■ About this exercise
Exactly the lines below from the one with "camera: 40 degrees left, 0 degrees up" up to and including the one with "pink ball [537,291,609,361]" make up the answer, with nothing else added.

■ Data for processing
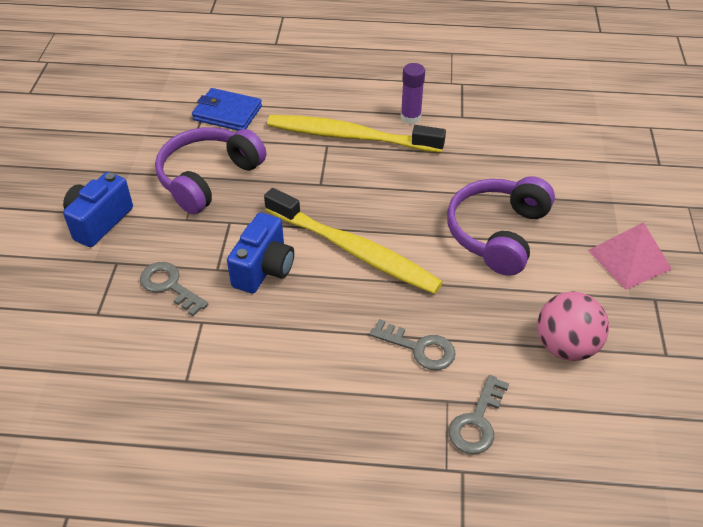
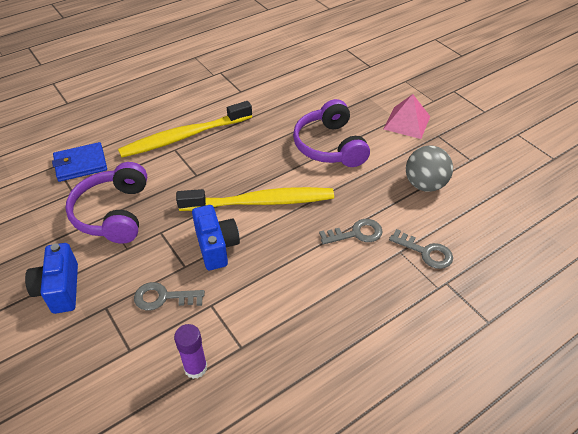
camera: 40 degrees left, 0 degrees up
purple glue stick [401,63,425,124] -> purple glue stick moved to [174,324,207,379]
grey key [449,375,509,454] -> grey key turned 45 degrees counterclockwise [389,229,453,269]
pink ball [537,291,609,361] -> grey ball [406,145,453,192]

* * *

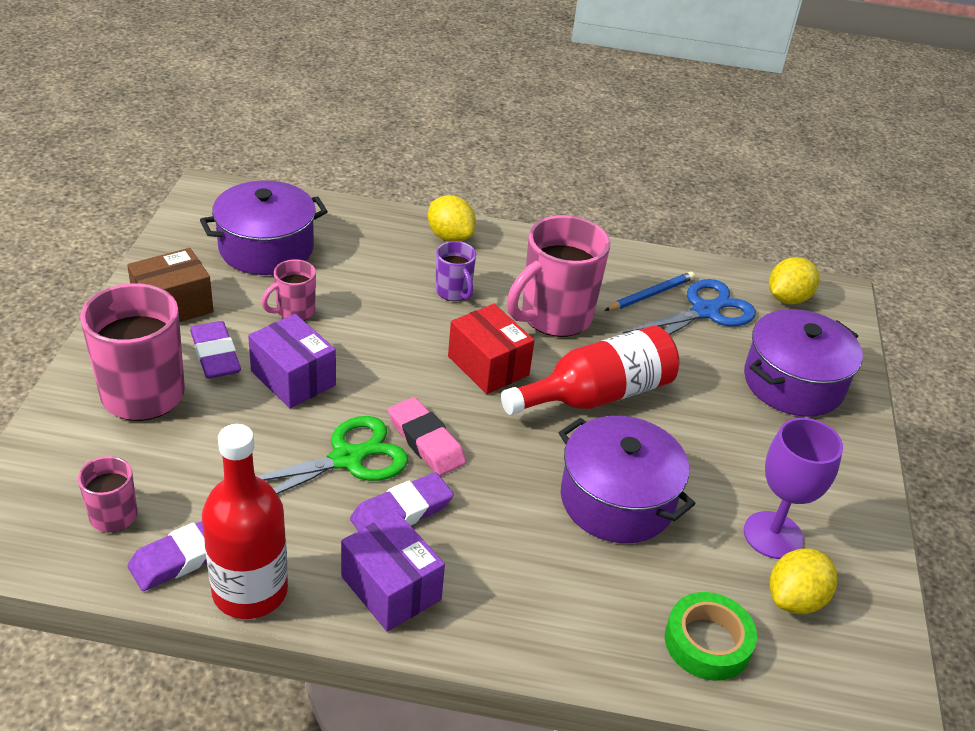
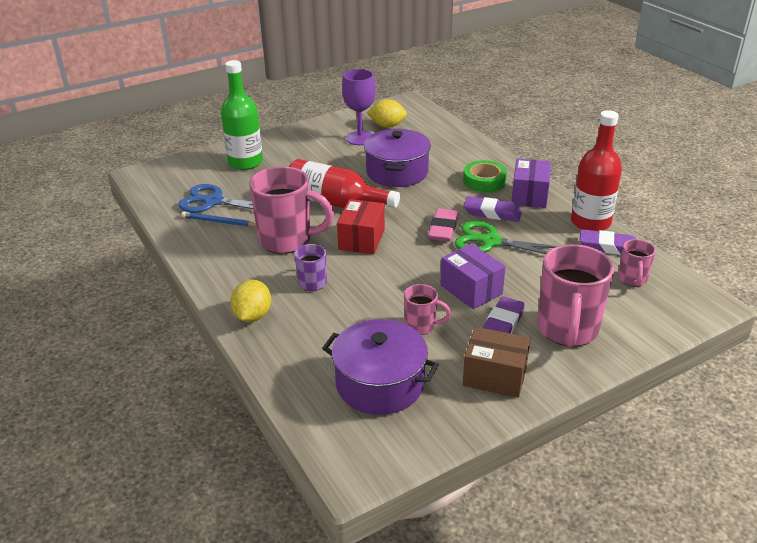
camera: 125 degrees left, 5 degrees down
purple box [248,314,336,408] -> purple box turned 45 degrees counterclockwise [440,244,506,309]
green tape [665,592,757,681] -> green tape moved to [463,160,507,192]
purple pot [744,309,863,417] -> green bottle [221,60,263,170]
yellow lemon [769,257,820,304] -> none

■ Result of the exercise
camera: 40 degrees left, 0 degrees up
purple glue stick [401,63,425,124] -> purple glue stick moved to [174,324,207,379]
grey key [449,375,509,454] -> grey key turned 45 degrees counterclockwise [389,229,453,269]
pink ball [537,291,609,361] -> grey ball [406,145,453,192]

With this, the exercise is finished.